(Spatial object tracking data)
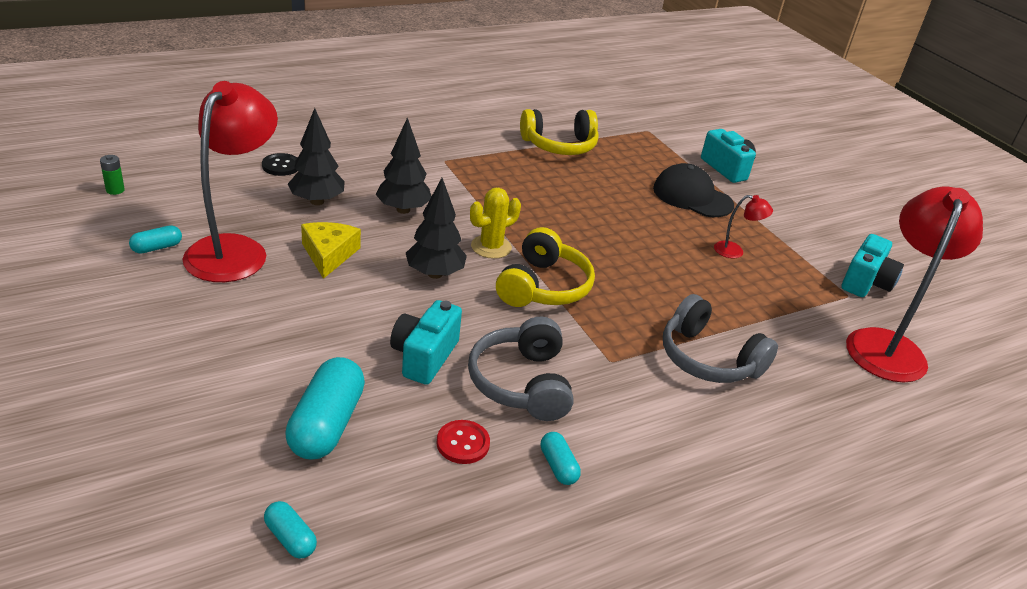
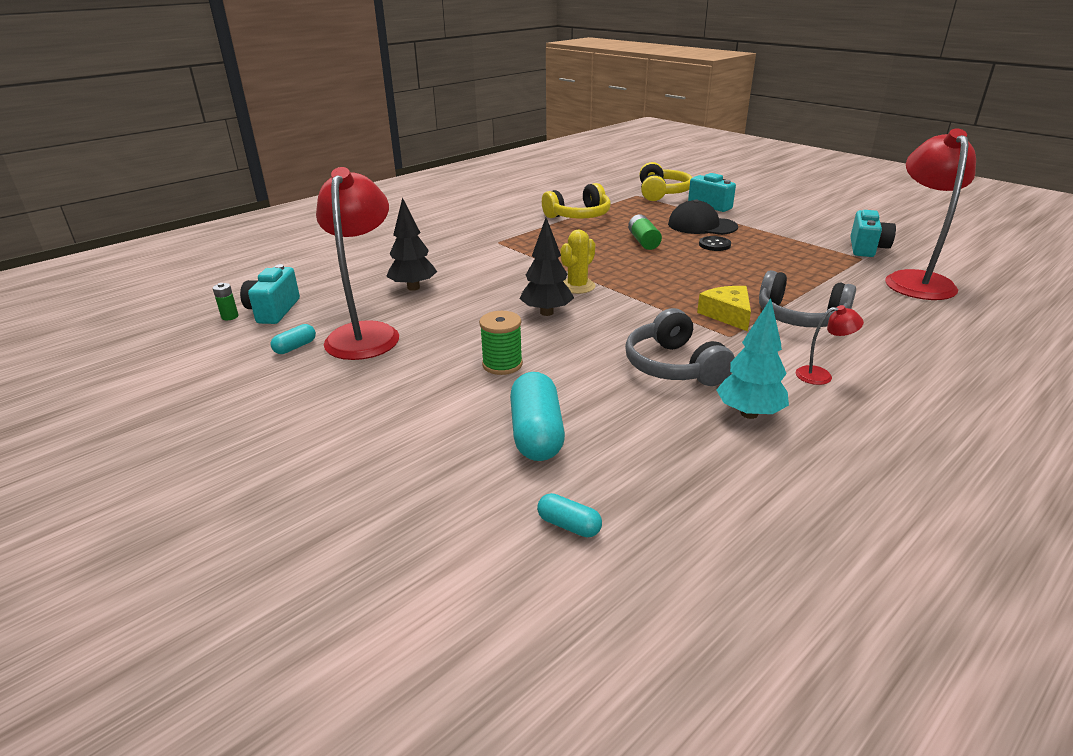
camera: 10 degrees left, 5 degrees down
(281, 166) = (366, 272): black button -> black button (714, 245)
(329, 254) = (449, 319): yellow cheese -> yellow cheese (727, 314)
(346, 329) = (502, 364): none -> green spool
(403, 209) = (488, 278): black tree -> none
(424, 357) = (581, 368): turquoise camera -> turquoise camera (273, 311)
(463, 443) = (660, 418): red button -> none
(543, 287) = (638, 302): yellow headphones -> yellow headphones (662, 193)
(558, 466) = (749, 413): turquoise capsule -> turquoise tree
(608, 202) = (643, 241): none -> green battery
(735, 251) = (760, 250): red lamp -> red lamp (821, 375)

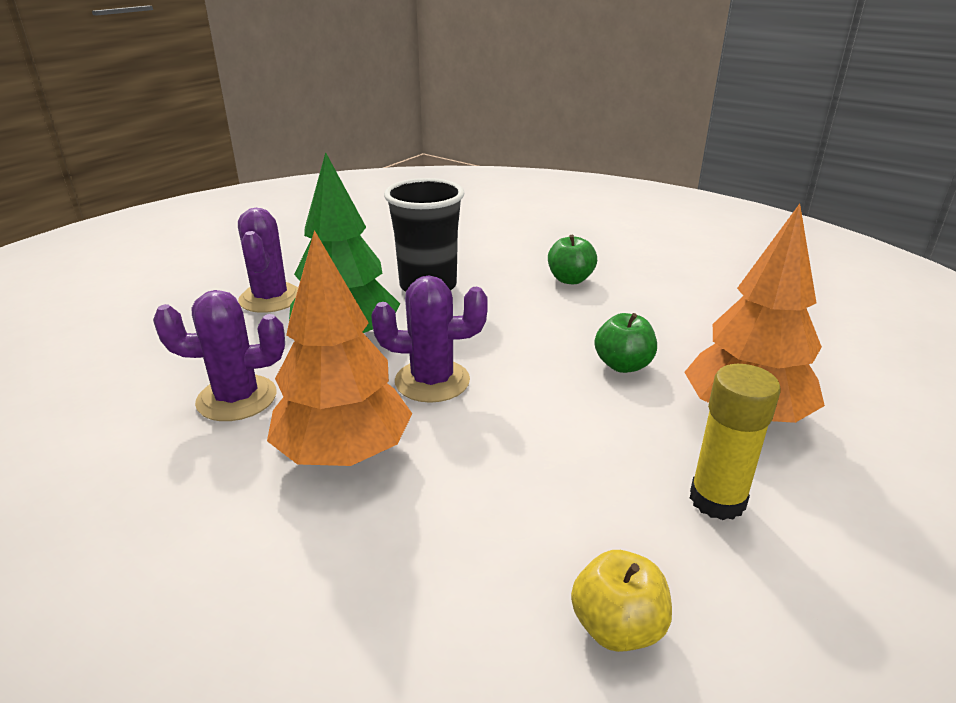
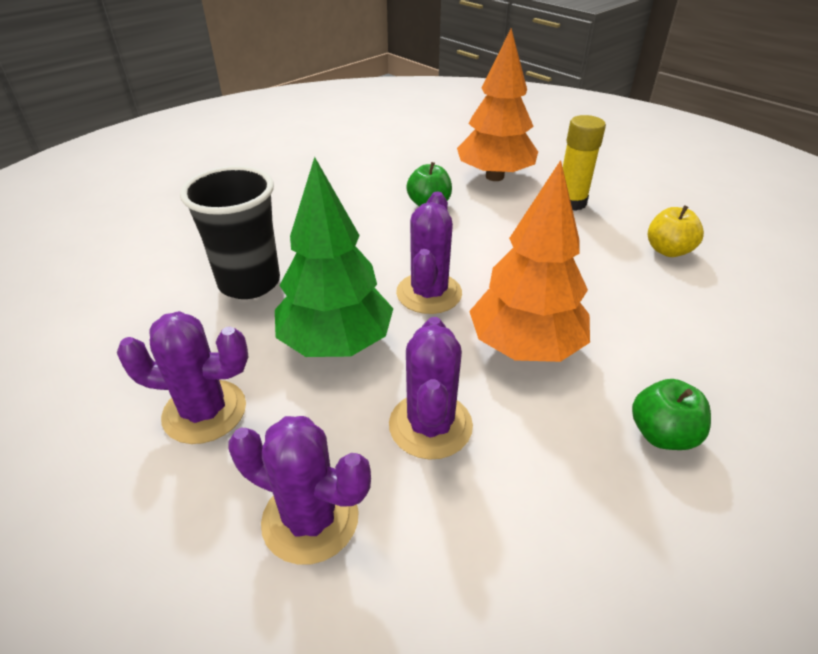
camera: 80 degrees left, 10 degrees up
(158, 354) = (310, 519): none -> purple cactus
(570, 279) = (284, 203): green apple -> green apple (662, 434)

Exercise requirements - Lines containing "degrees": tally them across the records above and give the total alone.

Written solution - 2